§ **Work order**
Rewrite the rows from the line that contains "Question: Can you" through the line that contains "Question: Which is", changing each "green leafy tree" to "oak tree". Give back only those lines, with everything else left as it is.

Stored data entries:
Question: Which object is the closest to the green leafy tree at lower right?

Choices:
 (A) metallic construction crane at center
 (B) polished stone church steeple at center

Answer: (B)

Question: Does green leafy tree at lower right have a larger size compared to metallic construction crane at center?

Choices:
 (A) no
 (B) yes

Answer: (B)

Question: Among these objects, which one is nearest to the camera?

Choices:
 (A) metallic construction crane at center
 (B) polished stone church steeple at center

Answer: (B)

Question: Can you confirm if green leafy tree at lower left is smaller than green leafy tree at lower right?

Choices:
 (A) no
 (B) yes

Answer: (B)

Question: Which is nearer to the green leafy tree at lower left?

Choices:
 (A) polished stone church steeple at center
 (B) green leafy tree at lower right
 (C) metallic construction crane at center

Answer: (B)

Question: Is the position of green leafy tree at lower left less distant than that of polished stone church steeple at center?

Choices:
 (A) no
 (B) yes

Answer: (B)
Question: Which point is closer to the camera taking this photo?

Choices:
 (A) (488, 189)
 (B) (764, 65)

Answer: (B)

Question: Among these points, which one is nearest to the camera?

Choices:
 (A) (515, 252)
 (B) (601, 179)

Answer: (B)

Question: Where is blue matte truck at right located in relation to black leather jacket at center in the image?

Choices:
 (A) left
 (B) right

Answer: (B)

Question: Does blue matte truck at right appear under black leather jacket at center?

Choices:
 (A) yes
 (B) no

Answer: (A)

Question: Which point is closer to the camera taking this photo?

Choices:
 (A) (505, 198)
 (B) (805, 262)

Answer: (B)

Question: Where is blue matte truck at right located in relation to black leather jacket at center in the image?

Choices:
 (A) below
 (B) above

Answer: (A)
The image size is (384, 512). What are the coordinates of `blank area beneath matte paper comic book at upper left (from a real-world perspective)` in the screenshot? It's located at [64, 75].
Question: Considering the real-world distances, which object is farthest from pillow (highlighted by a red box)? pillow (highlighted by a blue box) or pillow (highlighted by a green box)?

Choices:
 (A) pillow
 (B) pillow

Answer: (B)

§ **Expected answer**
Question: Can you confirm if oak tree at lower left is smaller than oak tree at lower right?

Choices:
 (A) no
 (B) yes

Answer: (B)

Question: Which is nearer to the oak tree at lower left?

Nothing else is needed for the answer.